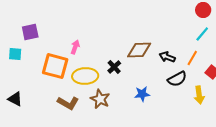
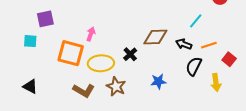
cyan line: (202, 34) -> (196, 21), moved
orange line: (192, 58) -> (209, 45), turned 42
black semicircle: (177, 79) -> (194, 66), turned 144

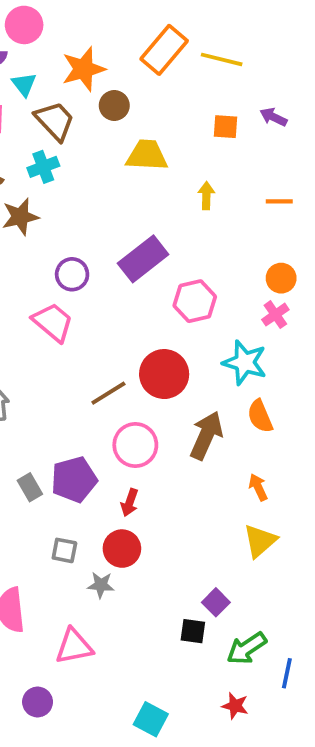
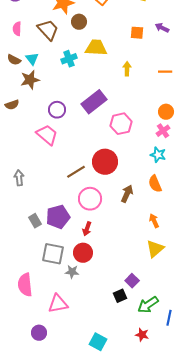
cyan triangle: (24, 84) -> (32, 59), moved
cyan cross: (43, 167) -> (69, 59), moved
cyan star: (245, 363) -> (158, 155), moved, size x0.7
brown arrow: (206, 435) -> (127, 194), size x0.7
gray square: (64, 550) -> (53, 254), size x1.6
black square: (193, 631) -> (120, 296), turned -32

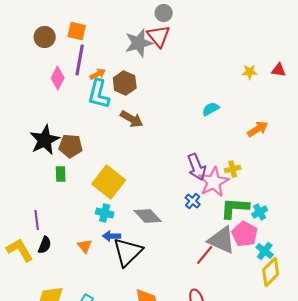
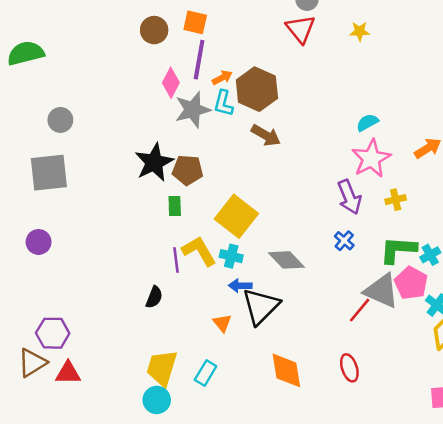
gray star: (139, 43) -> (193, 110), moved
yellow star: (250, 72) -> (360, 31), moved
brown hexagon: (125, 83) -> (257, 89), size x1.4
cyan L-shape: (99, 94) -> (223, 103), size x0.7
pink star: (214, 182) -> (371, 158), moved
purple line: (37, 220) -> (176, 260), moved
orange triangle: (85, 246) -> (222, 323), moved
yellow L-shape: (20, 250) -> (199, 251), moved

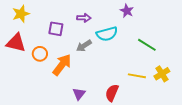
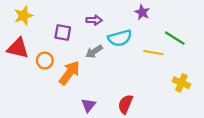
green line: (147, 45) -> (175, 38), moved
yellow cross: (162, 74) -> (181, 83), turned -35
yellow line: (137, 76) -> (153, 53), moved

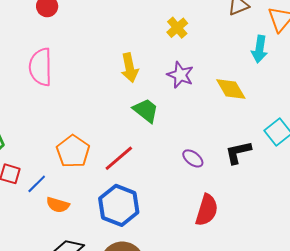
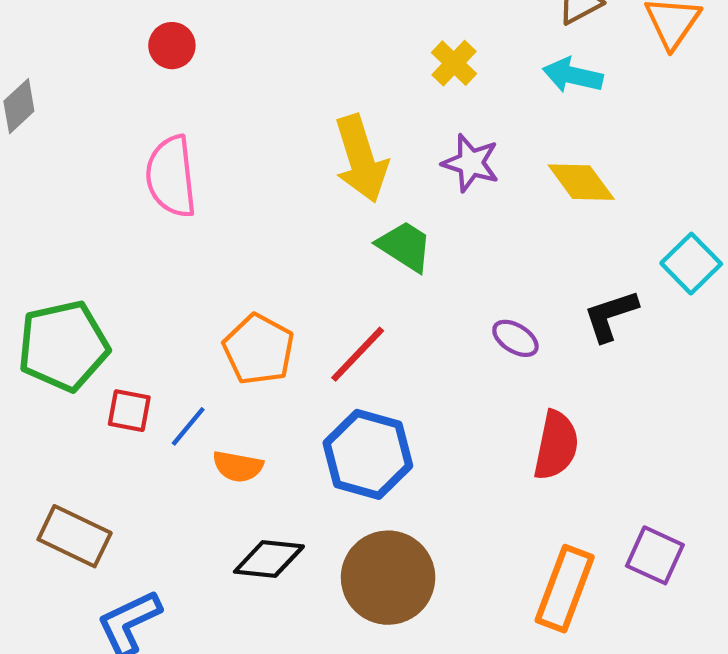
cyan arrow: (259, 49) -> (573, 75), moved, turned 100
yellow arrow: (130, 68) -> (361, 159), size x1.4

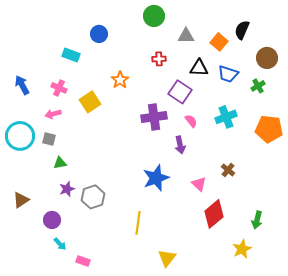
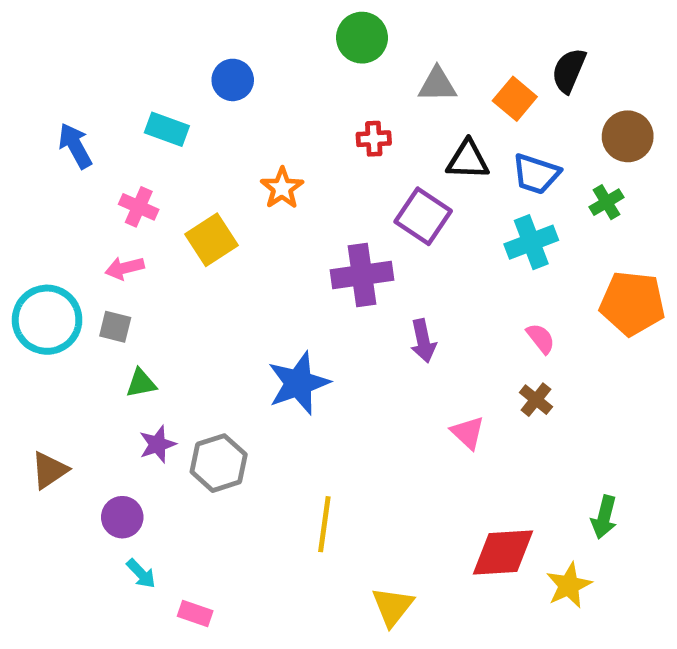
blue arrow: (22, 85) -> (75, 146), moved
cyan cross: (226, 117) -> (531, 242), moved
pink semicircle: (191, 121) -> (541, 339), moved
blue star: (156, 178) -> (299, 383), moved
red diamond: (214, 214) -> (503, 552), moved, turned 36

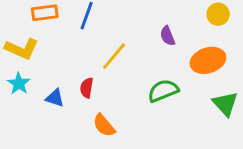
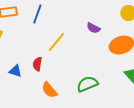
purple semicircle: (168, 36) -> (93, 28), turned -40
green semicircle: (163, 91) -> (87, 84), moved

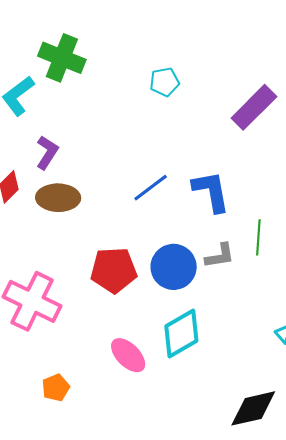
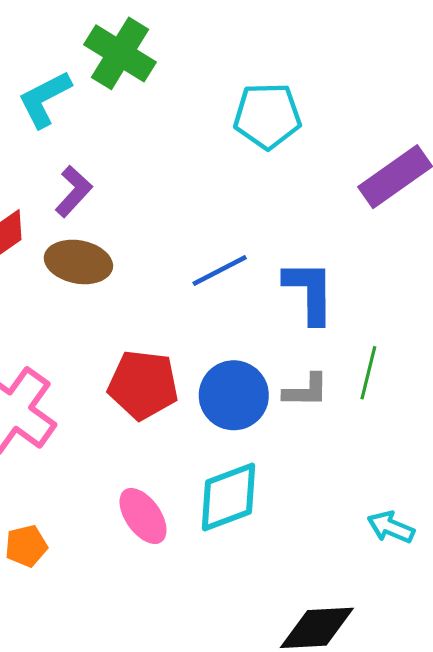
cyan pentagon: (164, 82) -> (267, 116), size x1.5

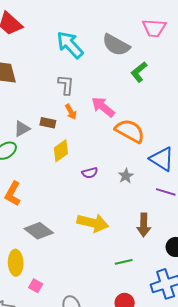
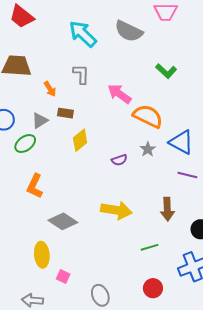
green L-shape: (139, 72) -> (166, 71), moved, turned -95
orange arrow: (71, 112) -> (50, 89), moved
purple semicircle: (90, 173) -> (119, 160), moved
gray star: (126, 176) -> (148, 149), moved

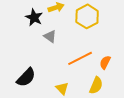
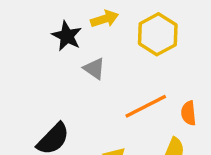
orange semicircle: (105, 62) -> (189, 113), turned -32

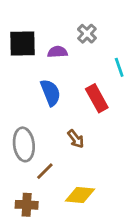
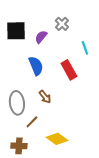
purple semicircle: (58, 52) -> (41, 37), turned -48
brown arrow: (76, 139) -> (45, 97), moved
yellow diamond: (80, 195) -> (57, 139), turned 30

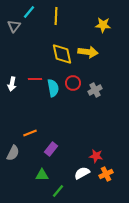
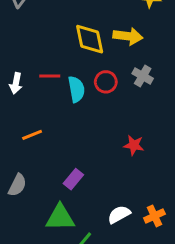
gray cross: (95, 90) -> (143, 76), moved, turned -32
orange line: (30, 133) -> (32, 135), moved
red star: (96, 156) -> (134, 145), moved
green triangle: (42, 175) -> (60, 217), size x1.5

**Exercise goal**
Go to the line above that has "green line: (147, 45) -> (175, 38), moved" and copy exactly from there down to the line that has "blue star: (156, 178) -> (299, 383), moved", both included. Leave the pictures out.

**Answer**
green line: (147, 45) -> (175, 38), moved
yellow cross: (162, 74) -> (181, 83), turned -35
yellow line: (137, 76) -> (153, 53), moved

cyan arrow: (259, 49) -> (573, 75), moved, turned 100
yellow arrow: (130, 68) -> (361, 159), size x1.4

blue arrow: (22, 85) -> (75, 146), moved
cyan cross: (226, 117) -> (531, 242), moved
pink semicircle: (191, 121) -> (541, 339), moved
blue star: (156, 178) -> (299, 383), moved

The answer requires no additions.